*** Begin section ***
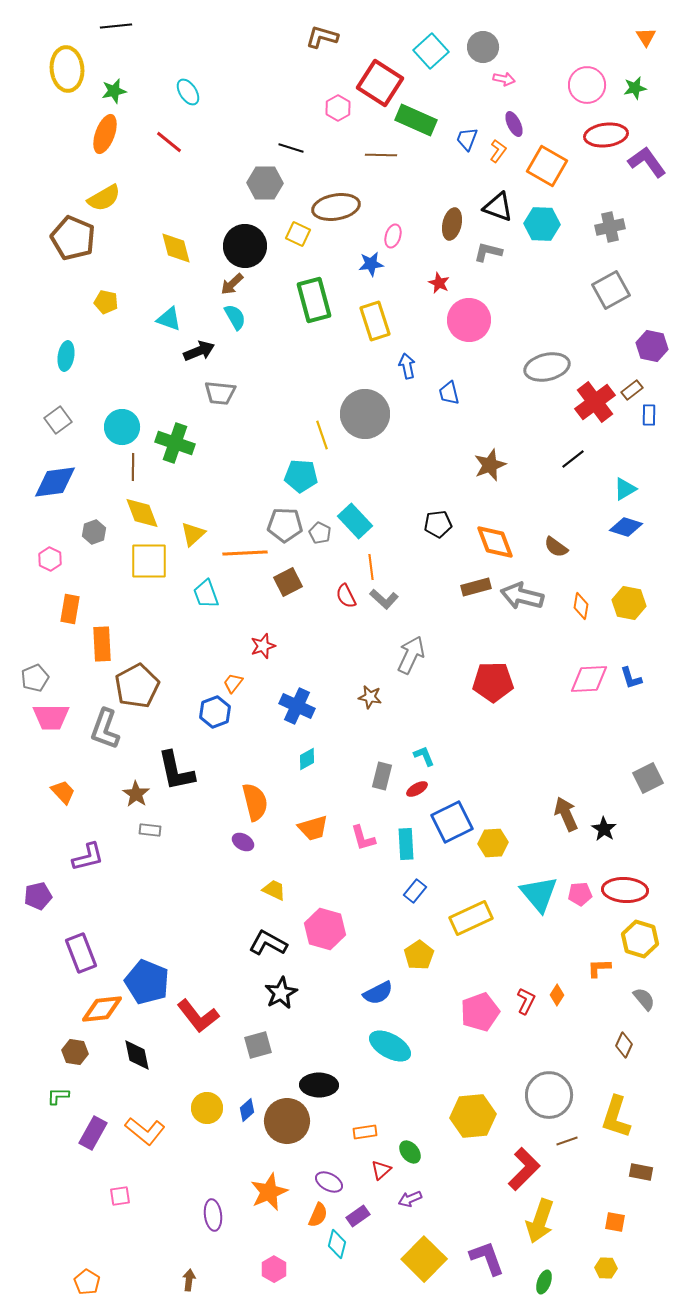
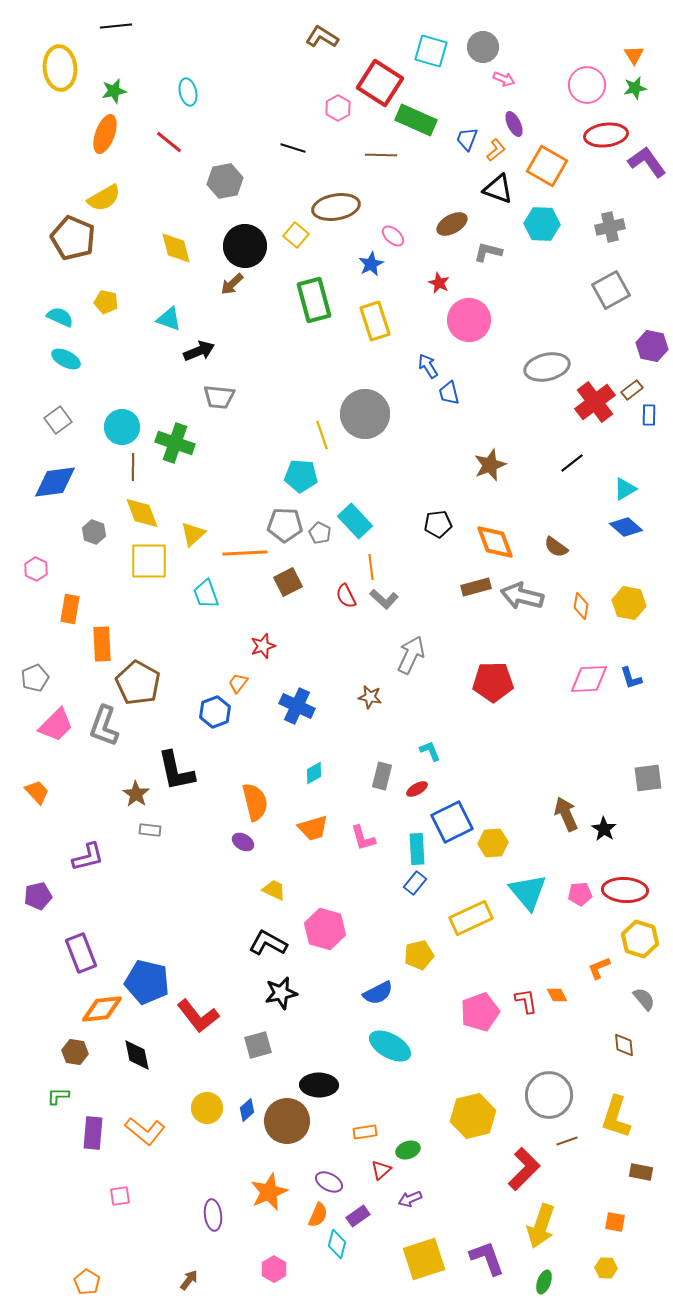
brown L-shape at (322, 37): rotated 16 degrees clockwise
orange triangle at (646, 37): moved 12 px left, 18 px down
cyan square at (431, 51): rotated 32 degrees counterclockwise
yellow ellipse at (67, 69): moved 7 px left, 1 px up
pink arrow at (504, 79): rotated 10 degrees clockwise
cyan ellipse at (188, 92): rotated 20 degrees clockwise
black line at (291, 148): moved 2 px right
orange L-shape at (498, 151): moved 2 px left, 1 px up; rotated 15 degrees clockwise
gray hexagon at (265, 183): moved 40 px left, 2 px up; rotated 12 degrees counterclockwise
black triangle at (498, 207): moved 18 px up
brown ellipse at (452, 224): rotated 48 degrees clockwise
yellow square at (298, 234): moved 2 px left, 1 px down; rotated 15 degrees clockwise
pink ellipse at (393, 236): rotated 65 degrees counterclockwise
blue star at (371, 264): rotated 20 degrees counterclockwise
cyan semicircle at (235, 317): moved 175 px left; rotated 36 degrees counterclockwise
cyan ellipse at (66, 356): moved 3 px down; rotated 72 degrees counterclockwise
blue arrow at (407, 366): moved 21 px right; rotated 20 degrees counterclockwise
gray trapezoid at (220, 393): moved 1 px left, 4 px down
black line at (573, 459): moved 1 px left, 4 px down
blue diamond at (626, 527): rotated 24 degrees clockwise
gray hexagon at (94, 532): rotated 20 degrees counterclockwise
pink hexagon at (50, 559): moved 14 px left, 10 px down
orange trapezoid at (233, 683): moved 5 px right
brown pentagon at (137, 686): moved 1 px right, 3 px up; rotated 15 degrees counterclockwise
pink trapezoid at (51, 717): moved 5 px right, 8 px down; rotated 45 degrees counterclockwise
gray L-shape at (105, 729): moved 1 px left, 3 px up
cyan L-shape at (424, 756): moved 6 px right, 5 px up
cyan diamond at (307, 759): moved 7 px right, 14 px down
gray square at (648, 778): rotated 20 degrees clockwise
orange trapezoid at (63, 792): moved 26 px left
cyan rectangle at (406, 844): moved 11 px right, 5 px down
blue rectangle at (415, 891): moved 8 px up
cyan triangle at (539, 894): moved 11 px left, 2 px up
yellow pentagon at (419, 955): rotated 20 degrees clockwise
orange L-shape at (599, 968): rotated 20 degrees counterclockwise
blue pentagon at (147, 982): rotated 9 degrees counterclockwise
black star at (281, 993): rotated 16 degrees clockwise
orange diamond at (557, 995): rotated 60 degrees counterclockwise
red L-shape at (526, 1001): rotated 36 degrees counterclockwise
brown diamond at (624, 1045): rotated 30 degrees counterclockwise
yellow hexagon at (473, 1116): rotated 9 degrees counterclockwise
purple rectangle at (93, 1133): rotated 24 degrees counterclockwise
green ellipse at (410, 1152): moved 2 px left, 2 px up; rotated 70 degrees counterclockwise
yellow arrow at (540, 1221): moved 1 px right, 5 px down
yellow square at (424, 1259): rotated 27 degrees clockwise
brown arrow at (189, 1280): rotated 30 degrees clockwise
*** End section ***
Reproduce exactly, and only, the lines from the opening line of the listing above through the line holding "gray trapezoid at", minus the pictures.

* [WRITTEN RESPONSE]
brown L-shape at (322, 37): rotated 16 degrees clockwise
orange triangle at (646, 37): moved 12 px left, 18 px down
cyan square at (431, 51): rotated 32 degrees counterclockwise
yellow ellipse at (67, 69): moved 7 px left, 1 px up
pink arrow at (504, 79): rotated 10 degrees clockwise
cyan ellipse at (188, 92): rotated 20 degrees clockwise
black line at (291, 148): moved 2 px right
orange L-shape at (498, 151): moved 2 px left, 1 px up; rotated 15 degrees clockwise
gray hexagon at (265, 183): moved 40 px left, 2 px up; rotated 12 degrees counterclockwise
black triangle at (498, 207): moved 18 px up
brown ellipse at (452, 224): rotated 48 degrees clockwise
yellow square at (298, 234): moved 2 px left, 1 px down; rotated 15 degrees clockwise
pink ellipse at (393, 236): rotated 65 degrees counterclockwise
blue star at (371, 264): rotated 20 degrees counterclockwise
cyan semicircle at (235, 317): moved 175 px left; rotated 36 degrees counterclockwise
cyan ellipse at (66, 356): moved 3 px down; rotated 72 degrees counterclockwise
blue arrow at (407, 366): moved 21 px right; rotated 20 degrees counterclockwise
gray trapezoid at (220, 393): moved 1 px left, 4 px down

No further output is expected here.